──────── Information ────────

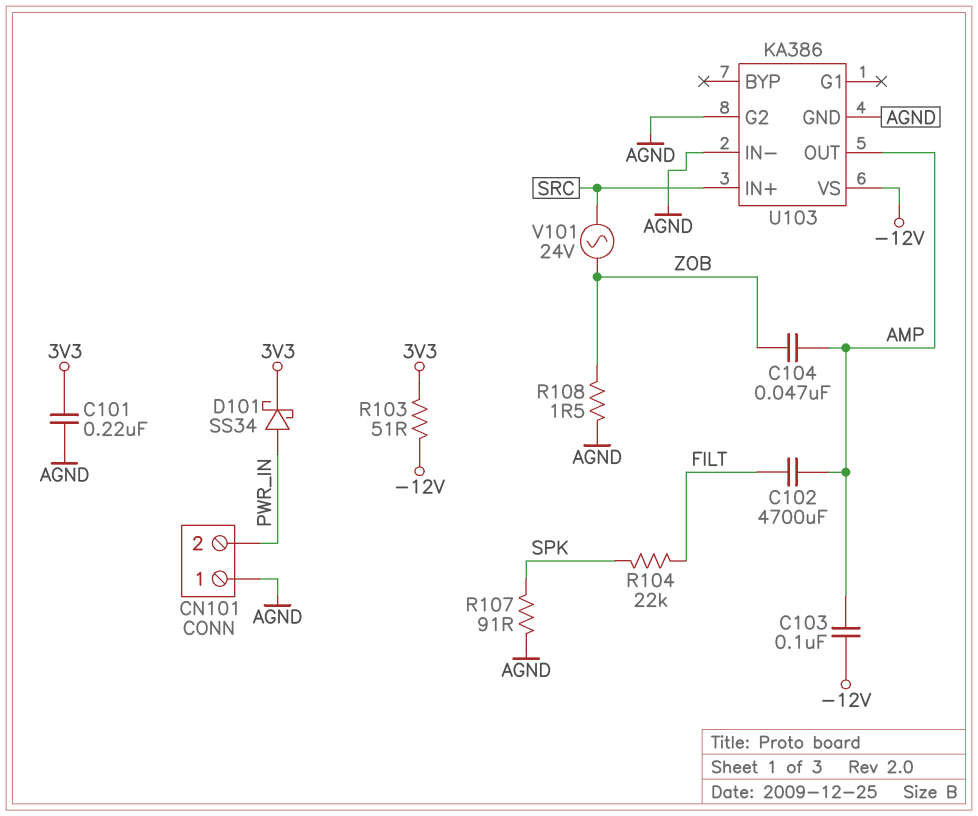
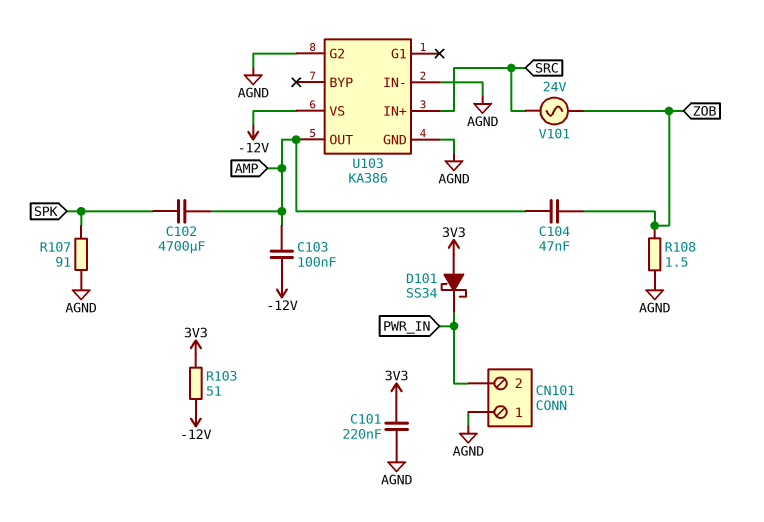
C102: 4700uF (AMP, FILT) -> 4700uF (AMP, SPK)
D101: schottky SS34 (A PWR_IN, K 3V3) -> schottky SS34 (A 3V3, K PWR_IN)
R104: 22k (FILT, SPK) -> none

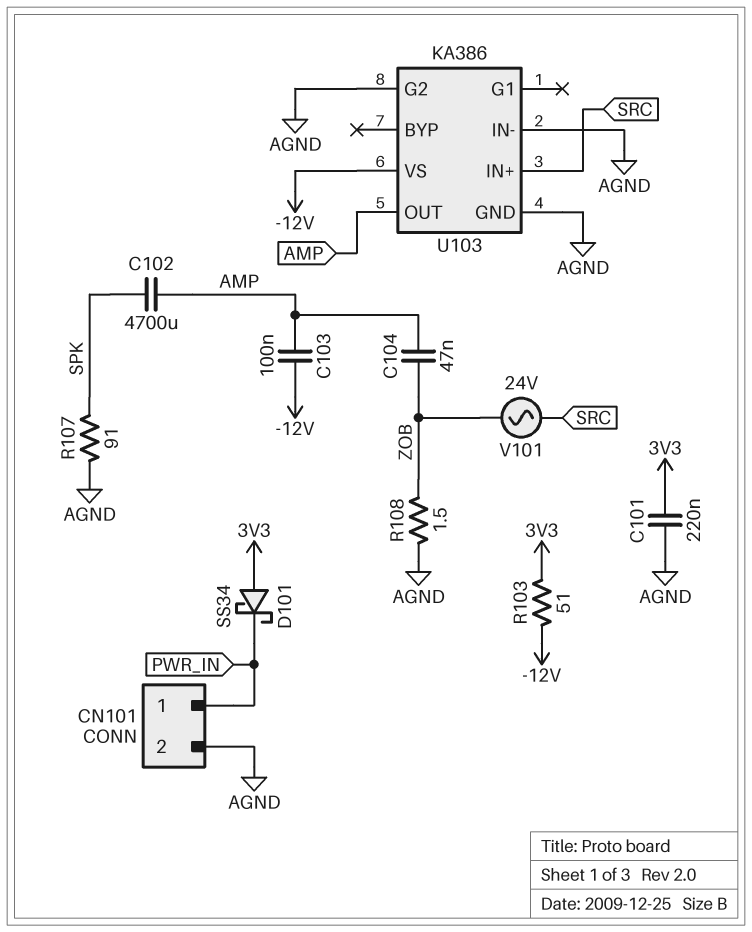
CN101 pin 1: AGND -> PWR_IN
CN101 pin 2: PWR_IN -> AGND

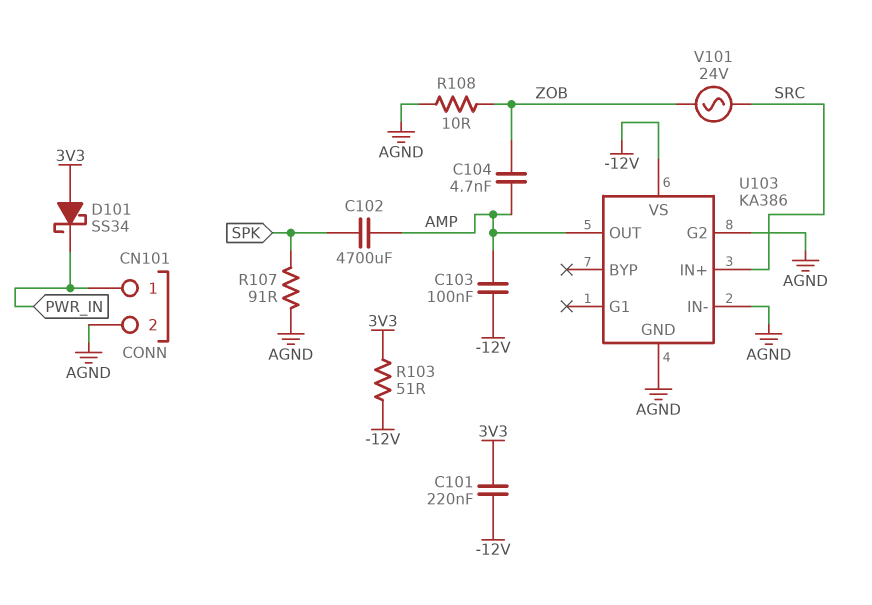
C101: 220nF (3V3, AGND) -> 220nF (-12V, 3V3)
C104: 47nF (AMP, ZOB) -> 4.7nF (AMP, ZOB)
R108: 1.5 (AGND, ZOB) -> 10 (AGND, ZOB)

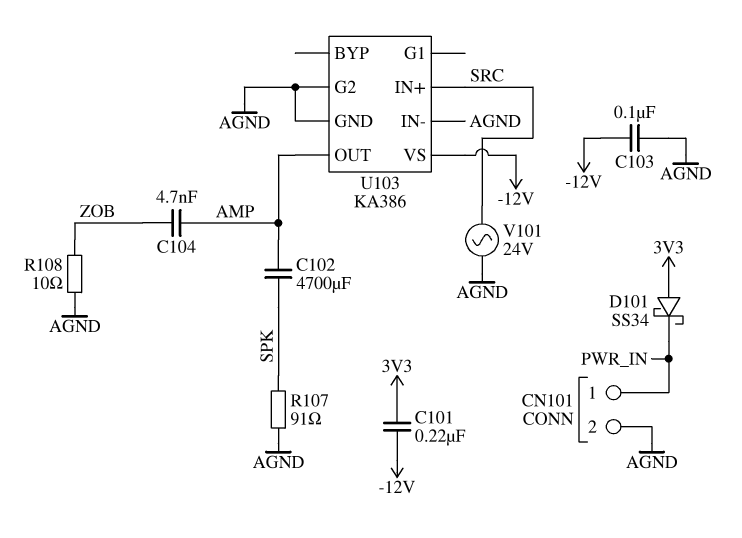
C103: 100nF (-12V, AMP) -> 100nF (-12V, AGND)
R103: 51 (-12V, 3V3) -> none
V101: AC 24V (SRC, ZOB) -> AC 24V (AGND, SRC)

────────

* Work to be completed
The word "FILT" appears in some of the lines above. Copy those lines.

* Completed task
C102: 4700uF (AMP, FILT) -> 4700uF (AMP, SPK)
R104: 22k (FILT, SPK) -> none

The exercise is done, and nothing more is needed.